- Assigned task
In the listing below, the answer starts at the line that has "blue plate C9:D10" and stops after the line that has "blue brick G5:J5"; please repeat that part exactly and nothing more.

- Information
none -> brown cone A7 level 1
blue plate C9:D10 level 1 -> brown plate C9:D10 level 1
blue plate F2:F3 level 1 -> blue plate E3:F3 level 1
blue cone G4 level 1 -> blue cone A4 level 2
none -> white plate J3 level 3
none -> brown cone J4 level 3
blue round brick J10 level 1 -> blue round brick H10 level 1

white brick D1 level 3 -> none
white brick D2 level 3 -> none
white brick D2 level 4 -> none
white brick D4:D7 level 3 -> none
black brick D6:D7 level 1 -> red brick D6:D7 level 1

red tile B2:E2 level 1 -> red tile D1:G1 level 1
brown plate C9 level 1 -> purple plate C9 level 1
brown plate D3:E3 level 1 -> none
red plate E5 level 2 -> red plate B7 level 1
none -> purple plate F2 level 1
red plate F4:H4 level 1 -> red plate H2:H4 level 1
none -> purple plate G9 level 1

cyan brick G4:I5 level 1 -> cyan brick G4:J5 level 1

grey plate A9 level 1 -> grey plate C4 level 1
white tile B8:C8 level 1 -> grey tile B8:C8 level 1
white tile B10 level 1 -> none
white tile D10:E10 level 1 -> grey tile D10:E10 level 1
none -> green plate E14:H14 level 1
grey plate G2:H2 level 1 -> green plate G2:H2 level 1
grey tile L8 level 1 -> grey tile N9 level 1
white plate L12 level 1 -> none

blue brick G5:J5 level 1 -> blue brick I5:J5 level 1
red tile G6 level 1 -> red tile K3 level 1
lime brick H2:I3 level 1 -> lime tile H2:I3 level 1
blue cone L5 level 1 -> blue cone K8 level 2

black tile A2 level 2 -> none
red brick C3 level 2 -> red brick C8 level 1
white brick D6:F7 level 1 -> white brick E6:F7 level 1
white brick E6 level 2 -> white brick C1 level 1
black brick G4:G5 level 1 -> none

- Output below
blue plate C9:D10 level 1 -> brown plate C9:D10 level 1
blue plate F2:F3 level 1 -> blue plate E3:F3 level 1
blue cone G4 level 1 -> blue cone A4 level 2
none -> white plate J3 level 3
none -> brown cone J4 level 3
blue round brick J10 level 1 -> blue round brick H10 level 1

white brick D1 level 3 -> none
white brick D2 level 3 -> none
white brick D2 level 4 -> none
white brick D4:D7 level 3 -> none
black brick D6:D7 level 1 -> red brick D6:D7 level 1

red tile B2:E2 level 1 -> red tile D1:G1 level 1
brown plate C9 level 1 -> purple plate C9 level 1
brown plate D3:E3 level 1 -> none
red plate E5 level 2 -> red plate B7 level 1
none -> purple plate F2 level 1
red plate F4:H4 level 1 -> red plate H2:H4 level 1
none -> purple plate G9 level 1

cyan brick G4:I5 level 1 -> cyan brick G4:J5 level 1

grey plate A9 level 1 -> grey plate C4 level 1
white tile B8:C8 level 1 -> grey tile B8:C8 level 1
white tile B10 level 1 -> none
white tile D10:E10 level 1 -> grey tile D10:E10 level 1
none -> green plate E14:H14 level 1
grey plate G2:H2 level 1 -> green plate G2:H2 level 1
grey tile L8 level 1 -> grey tile N9 level 1
white plate L12 level 1 -> none

blue brick G5:J5 level 1 -> blue brick I5:J5 level 1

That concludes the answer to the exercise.